▶ [ACTIVITY]:
Any picture in the data below should be skipped, while every line is repeated exactly.

START DATA PROVIDED

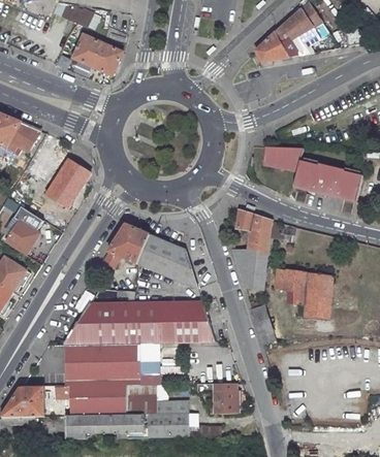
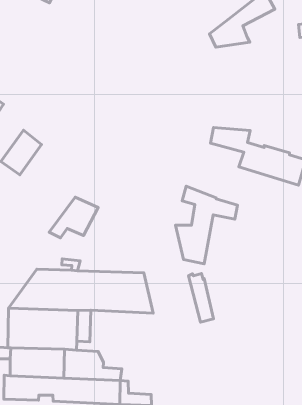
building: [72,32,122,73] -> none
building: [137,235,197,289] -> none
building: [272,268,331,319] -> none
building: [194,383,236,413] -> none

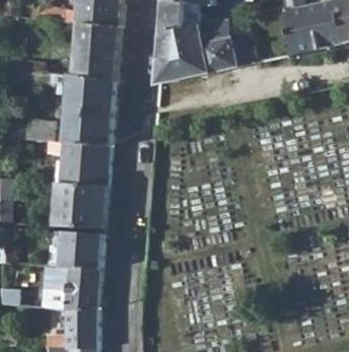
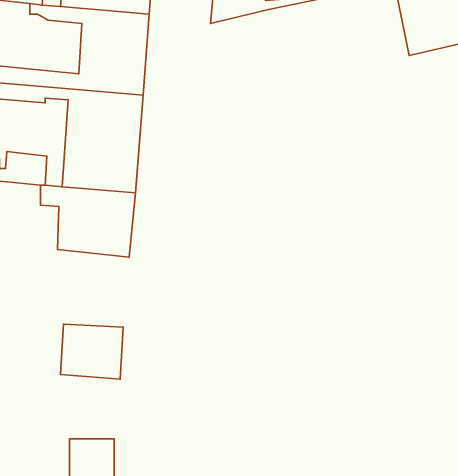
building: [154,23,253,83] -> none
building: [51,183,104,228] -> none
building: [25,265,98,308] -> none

END DATA PROVIDED

▶ [TASK ANSWER]:
building: [72,32,122,73] -> none
building: [137,235,197,289] -> none
building: [272,268,331,319] -> none
building: [194,383,236,413] -> none

building: [154,23,253,83] -> none
building: [51,183,104,228] -> none
building: [25,265,98,308] -> none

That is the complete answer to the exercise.